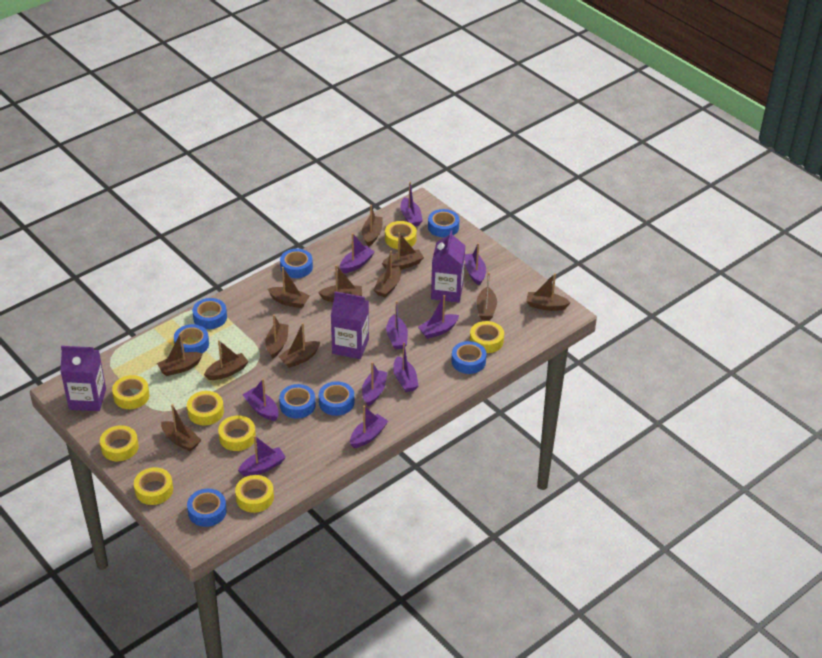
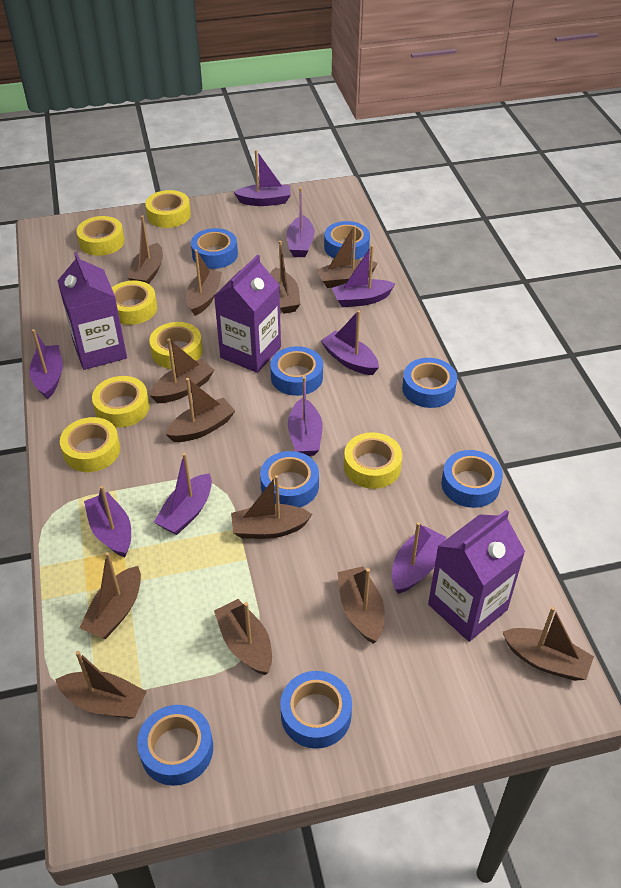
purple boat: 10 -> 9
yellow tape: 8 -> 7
* * *
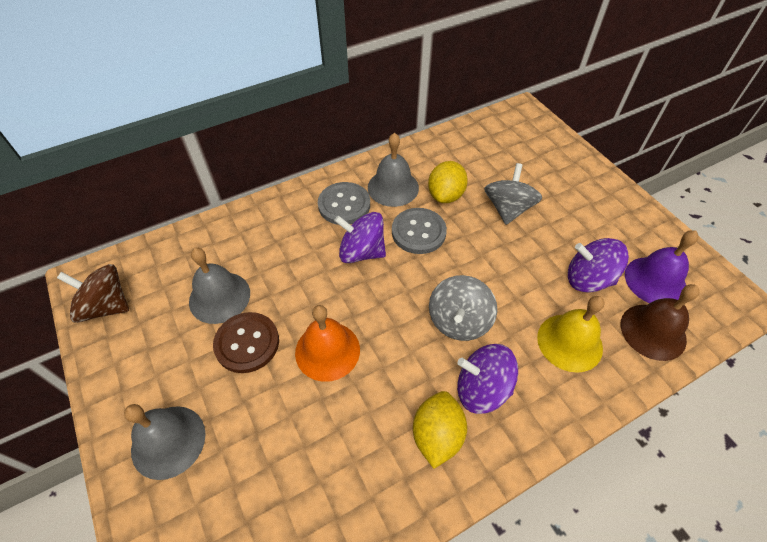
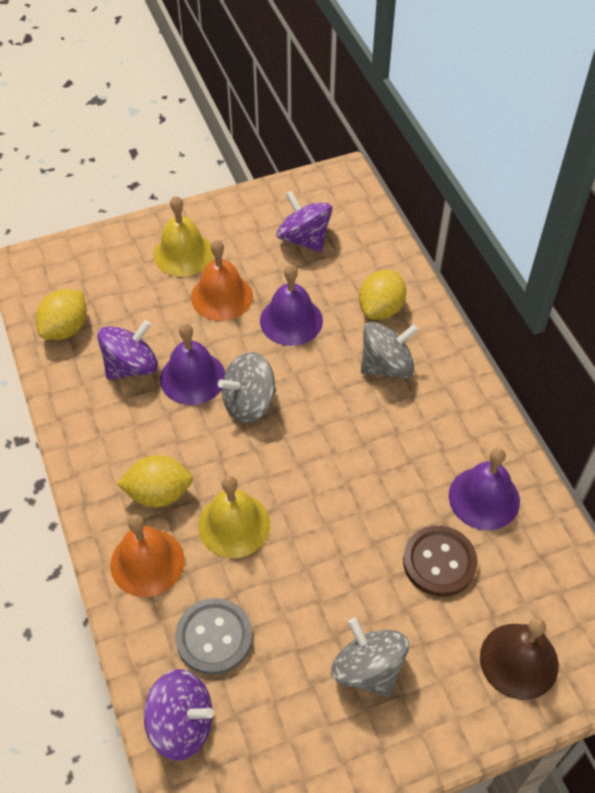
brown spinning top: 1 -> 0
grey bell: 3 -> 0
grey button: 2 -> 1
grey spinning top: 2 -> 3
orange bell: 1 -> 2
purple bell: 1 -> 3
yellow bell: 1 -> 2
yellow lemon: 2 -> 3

* _AIM OF THE TASK_:
Whenever a line in the data above contains the word "grey", include it in the tally, and report only the final number.

* _SOLUTION FOR THIS PROBLEM_:
3